*** Opening of MATERIAL SHOWN ***

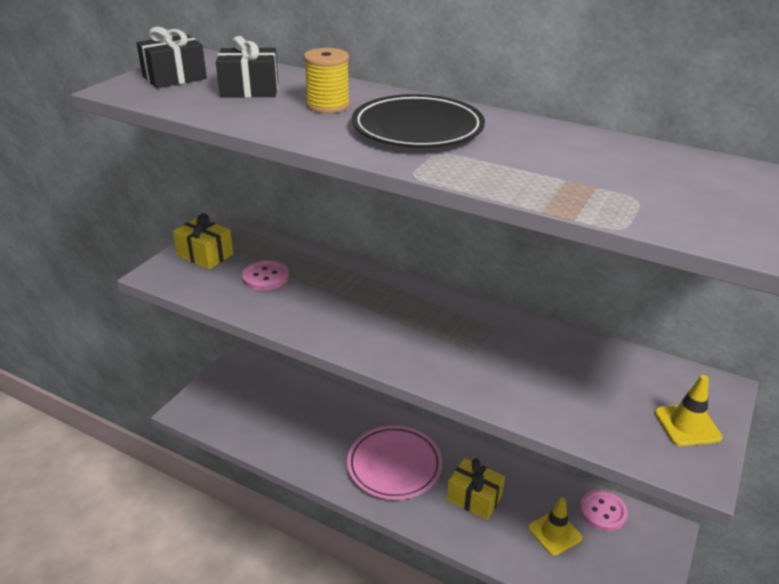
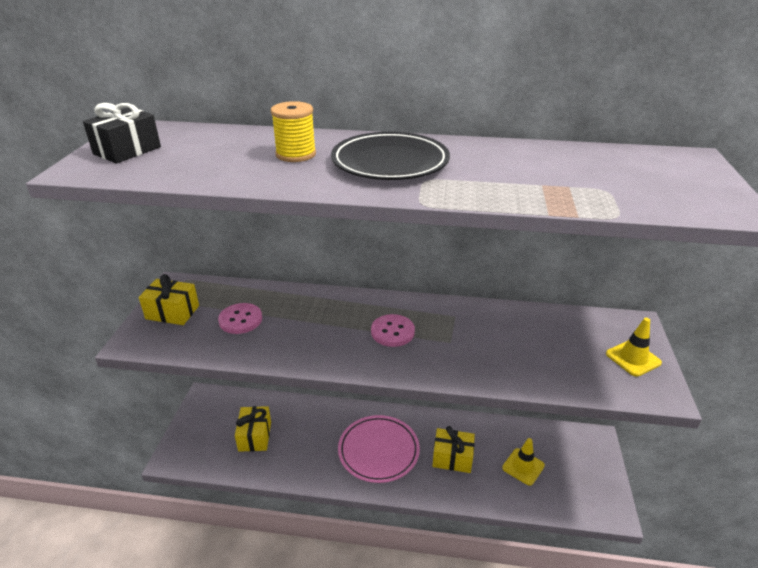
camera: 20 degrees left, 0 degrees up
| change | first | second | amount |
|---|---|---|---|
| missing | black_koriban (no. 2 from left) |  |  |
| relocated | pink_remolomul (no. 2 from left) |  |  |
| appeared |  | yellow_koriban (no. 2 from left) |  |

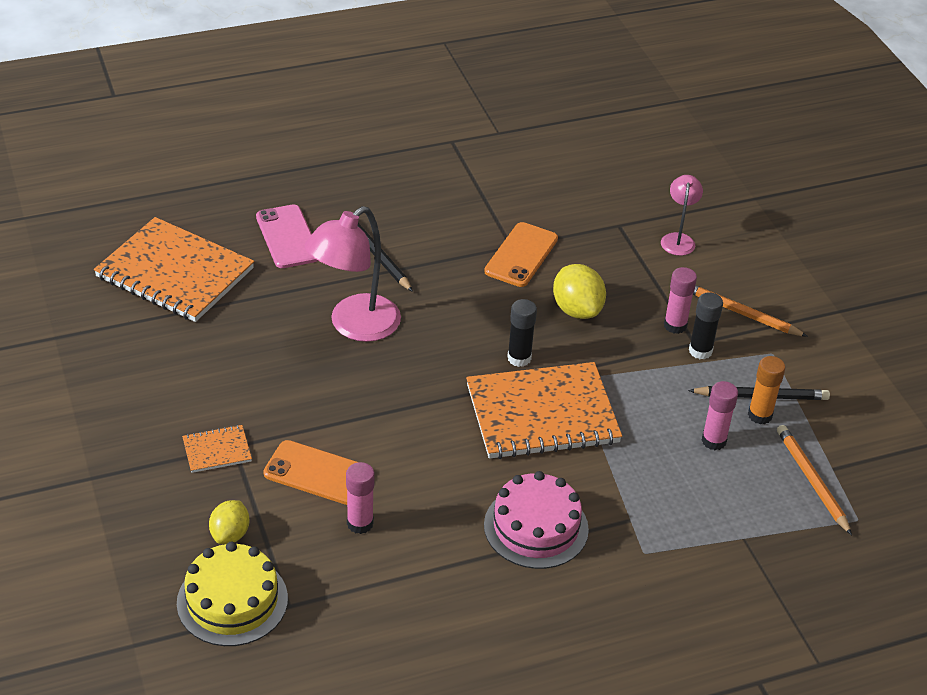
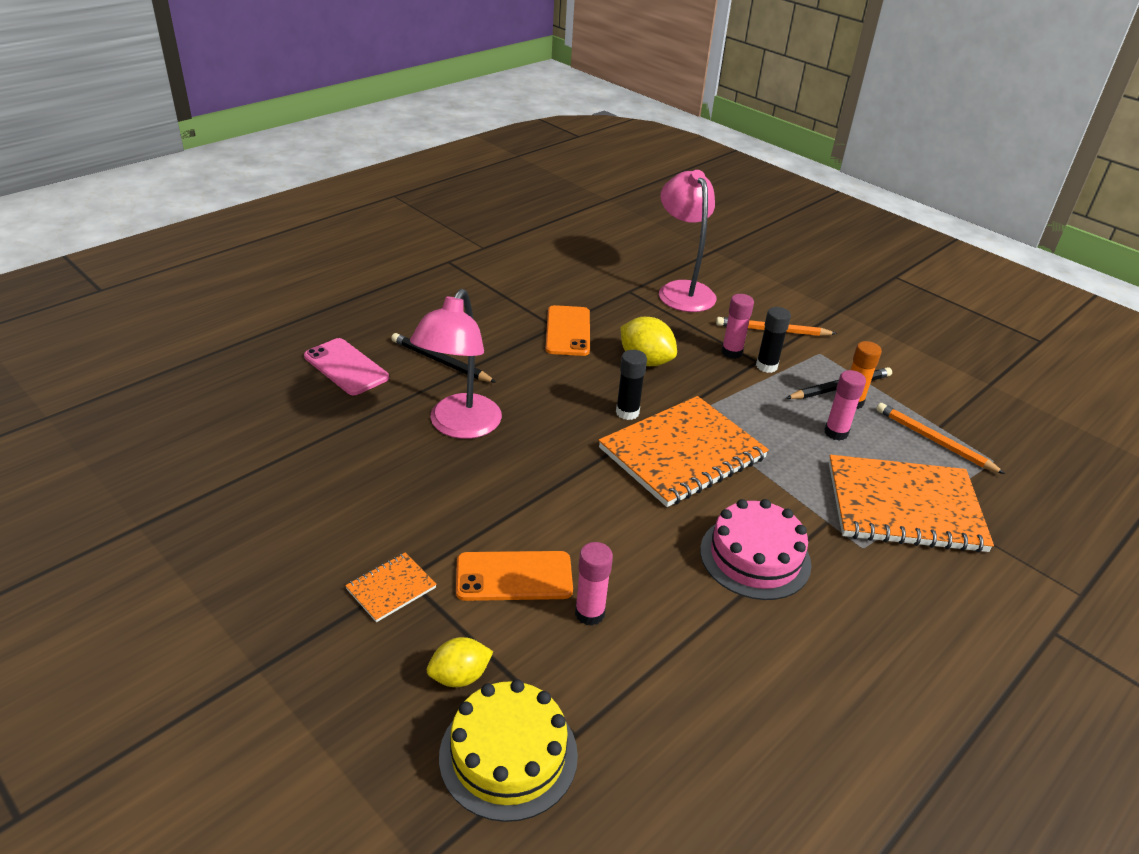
camera: 25 degrees left, 5 degrees down
| change | first | second | amount |
|---|---|---|---|
| relocated | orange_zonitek (no. 1 from left in the first image) | orange_zonitek (no. 3 from left) |  |
| spun | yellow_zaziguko (no. 1 from left) |  | 75 degrees clockwise |
| size | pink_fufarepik (no. 2 from left) |  | x1.88 |

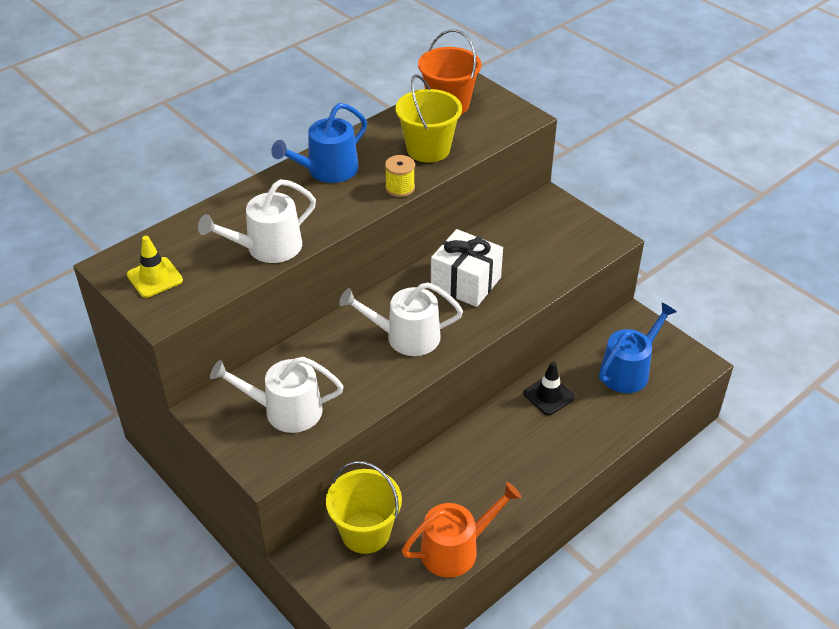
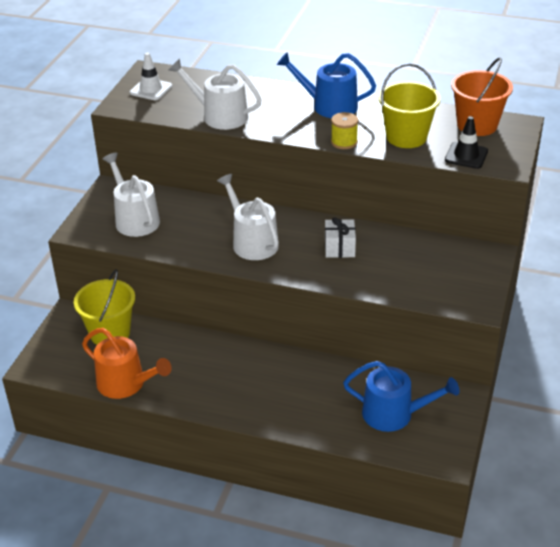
camera: 60 degrees right, 5 degrees down
| change | first | second | amount |
|---|---|---|---|
| colour | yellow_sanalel | white_sanalel |  |
| size | white_koriban |  | x0.63 |
| relocated | black_sanalel |  |  |

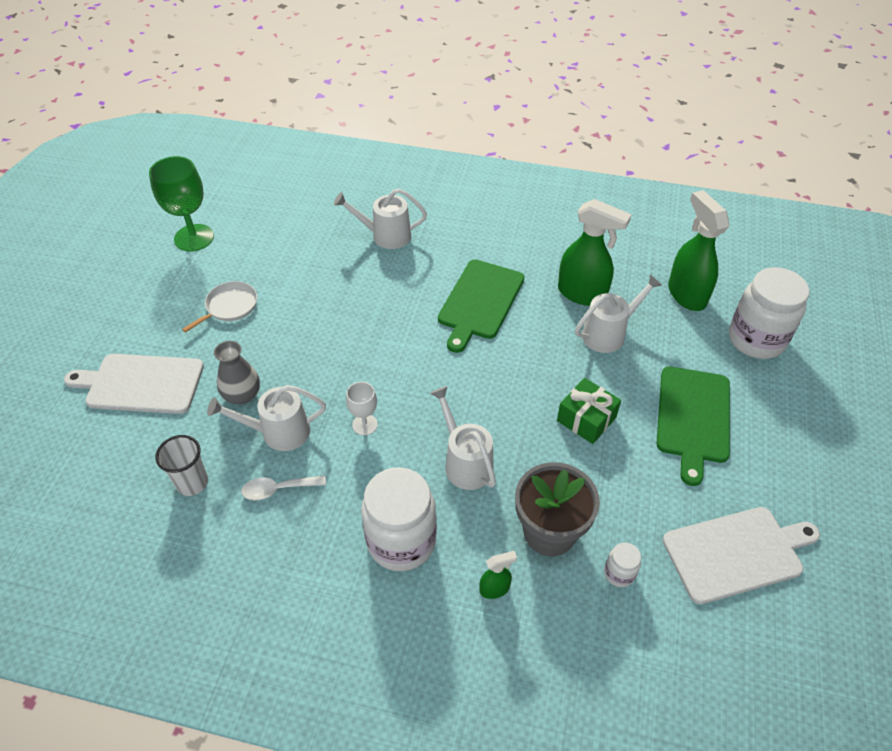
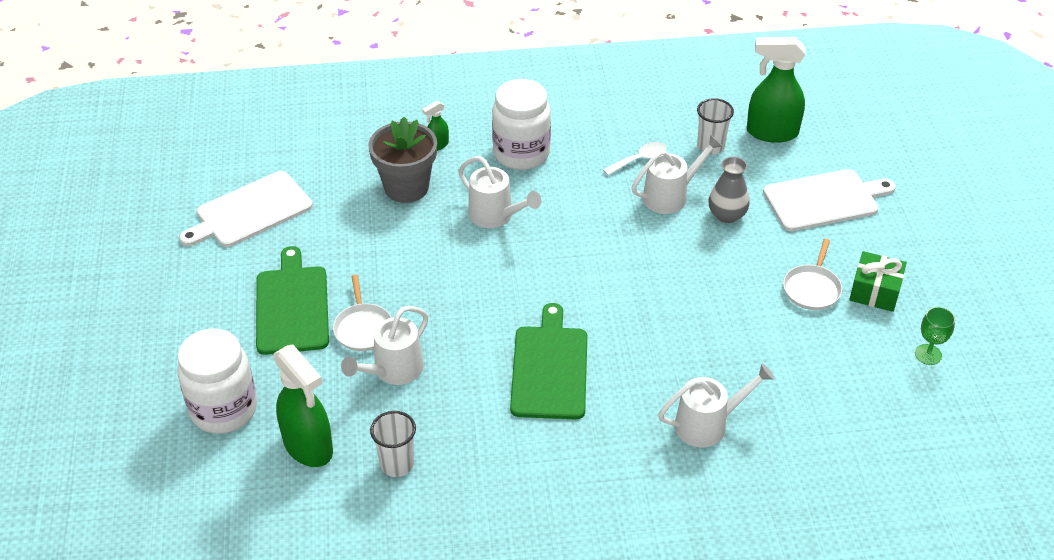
camera: 160 degrees right, 5 degrees down
| change | first | second | amount |
|---|---|---|---|
| size | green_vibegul |  | x0.53 |
| missing | white_vibegul |  |  |
| relocated | green_koriban |  |  |
| relocated | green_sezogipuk (no. 2 from left in the first image) | green_sezogipuk (no. 3 from left) |  |
| missing | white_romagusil (no. 2 from left) |  |  |
| appeared |  | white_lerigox (no. 1 from left) |  |
| appeared |  | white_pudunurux (no. 1 from left) |  |

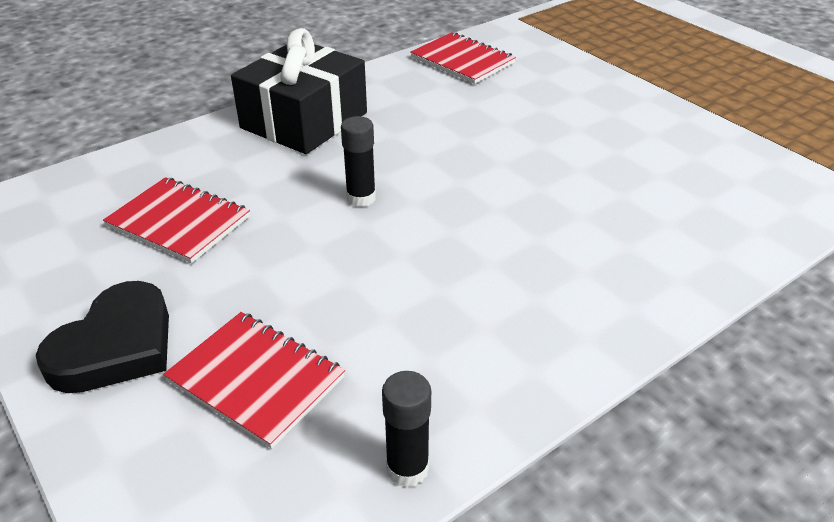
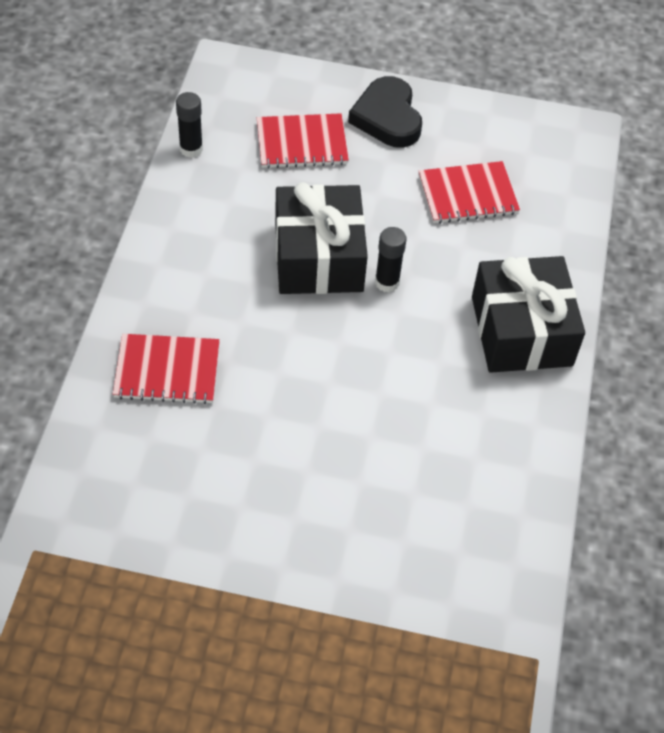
camera: 135 degrees right, 15 degrees up
| change | first | second | amount |
|---|---|---|---|
| relocated | red_zonitek (no. 3 from left in the first image) | red_zonitek (no. 1 from left) |  |
| appeared |  | black_koriban (no. 1 from left) |  |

*** Close of MATERIAL SHOWN ***

**PROMPT:** From the opening line of the entries above to the line containing "relocated | pink_remolomul", please transcribe each line exactly, skipping every picture.

**TASK SOLUTION:**
camera: 20 degrees left, 0 degrees up
| change | first | second | amount |
|---|---|---|---|
| missing | black_koriban (no. 2 from left) |  |  |
| relocated | pink_remolomul (no. 2 from left) |  |  |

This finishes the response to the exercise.